• DATA EXTRACT:
* * * * *

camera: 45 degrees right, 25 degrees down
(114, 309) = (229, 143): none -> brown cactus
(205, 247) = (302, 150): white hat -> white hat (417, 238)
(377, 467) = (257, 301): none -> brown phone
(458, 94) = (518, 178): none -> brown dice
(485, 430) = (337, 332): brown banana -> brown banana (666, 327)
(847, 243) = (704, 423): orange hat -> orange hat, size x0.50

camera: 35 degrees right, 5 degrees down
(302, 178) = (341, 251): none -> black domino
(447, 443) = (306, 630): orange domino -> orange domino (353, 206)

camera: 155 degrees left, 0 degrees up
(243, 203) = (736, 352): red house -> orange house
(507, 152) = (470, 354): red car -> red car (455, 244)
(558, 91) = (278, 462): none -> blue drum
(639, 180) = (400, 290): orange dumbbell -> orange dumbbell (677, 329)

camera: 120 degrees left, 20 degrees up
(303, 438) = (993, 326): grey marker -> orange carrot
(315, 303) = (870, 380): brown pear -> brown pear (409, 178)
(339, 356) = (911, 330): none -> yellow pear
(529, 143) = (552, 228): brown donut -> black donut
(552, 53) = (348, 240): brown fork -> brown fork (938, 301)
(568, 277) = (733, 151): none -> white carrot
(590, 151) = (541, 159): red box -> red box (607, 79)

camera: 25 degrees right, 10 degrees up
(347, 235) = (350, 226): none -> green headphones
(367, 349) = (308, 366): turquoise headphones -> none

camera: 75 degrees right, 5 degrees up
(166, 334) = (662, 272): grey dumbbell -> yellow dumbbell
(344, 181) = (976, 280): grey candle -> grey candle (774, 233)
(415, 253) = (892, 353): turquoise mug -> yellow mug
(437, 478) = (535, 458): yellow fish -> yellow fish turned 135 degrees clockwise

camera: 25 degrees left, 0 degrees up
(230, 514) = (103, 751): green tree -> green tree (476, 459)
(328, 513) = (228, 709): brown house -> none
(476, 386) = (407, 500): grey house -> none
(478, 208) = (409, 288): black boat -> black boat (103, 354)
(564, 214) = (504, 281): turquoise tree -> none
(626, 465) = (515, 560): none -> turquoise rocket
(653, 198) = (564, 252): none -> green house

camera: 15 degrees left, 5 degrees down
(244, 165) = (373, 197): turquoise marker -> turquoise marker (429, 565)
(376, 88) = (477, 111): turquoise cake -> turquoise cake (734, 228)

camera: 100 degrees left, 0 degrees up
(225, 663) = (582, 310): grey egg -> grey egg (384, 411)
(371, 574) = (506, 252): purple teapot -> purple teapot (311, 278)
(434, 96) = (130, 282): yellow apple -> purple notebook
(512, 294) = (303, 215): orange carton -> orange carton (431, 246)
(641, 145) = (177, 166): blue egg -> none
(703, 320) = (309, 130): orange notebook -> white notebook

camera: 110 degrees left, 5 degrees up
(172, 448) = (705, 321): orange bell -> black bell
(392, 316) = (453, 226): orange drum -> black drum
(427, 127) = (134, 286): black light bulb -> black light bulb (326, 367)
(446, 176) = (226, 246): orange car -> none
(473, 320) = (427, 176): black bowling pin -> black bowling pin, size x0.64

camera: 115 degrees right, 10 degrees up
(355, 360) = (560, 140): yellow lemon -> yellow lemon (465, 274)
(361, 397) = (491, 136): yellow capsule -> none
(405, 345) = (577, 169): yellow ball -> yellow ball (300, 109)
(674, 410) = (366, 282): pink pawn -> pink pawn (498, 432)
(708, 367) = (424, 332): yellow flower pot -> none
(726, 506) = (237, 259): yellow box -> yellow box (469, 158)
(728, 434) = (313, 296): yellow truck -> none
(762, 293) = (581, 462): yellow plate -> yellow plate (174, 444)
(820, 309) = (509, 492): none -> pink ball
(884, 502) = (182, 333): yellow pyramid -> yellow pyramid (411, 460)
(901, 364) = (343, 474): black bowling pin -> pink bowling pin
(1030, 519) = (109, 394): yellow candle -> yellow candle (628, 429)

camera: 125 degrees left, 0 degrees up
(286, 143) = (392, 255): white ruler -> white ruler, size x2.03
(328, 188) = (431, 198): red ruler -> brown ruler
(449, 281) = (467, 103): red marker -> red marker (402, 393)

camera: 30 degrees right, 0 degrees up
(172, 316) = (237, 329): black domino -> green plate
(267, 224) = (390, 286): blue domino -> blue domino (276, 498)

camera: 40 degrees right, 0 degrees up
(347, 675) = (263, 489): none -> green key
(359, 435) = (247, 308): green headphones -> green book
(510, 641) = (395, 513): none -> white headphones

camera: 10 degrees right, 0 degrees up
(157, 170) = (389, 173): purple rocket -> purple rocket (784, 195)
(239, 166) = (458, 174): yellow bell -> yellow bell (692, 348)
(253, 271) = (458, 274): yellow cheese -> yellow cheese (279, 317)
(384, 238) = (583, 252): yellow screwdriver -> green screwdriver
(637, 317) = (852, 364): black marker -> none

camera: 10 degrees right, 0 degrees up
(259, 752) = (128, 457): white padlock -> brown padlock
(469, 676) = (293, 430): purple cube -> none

* * * * *

• TASK DETAILS: Go over the records above line by line and count those holding the word "pink". Reply only with the number.

• REPLY TO THE EXERCISE: 3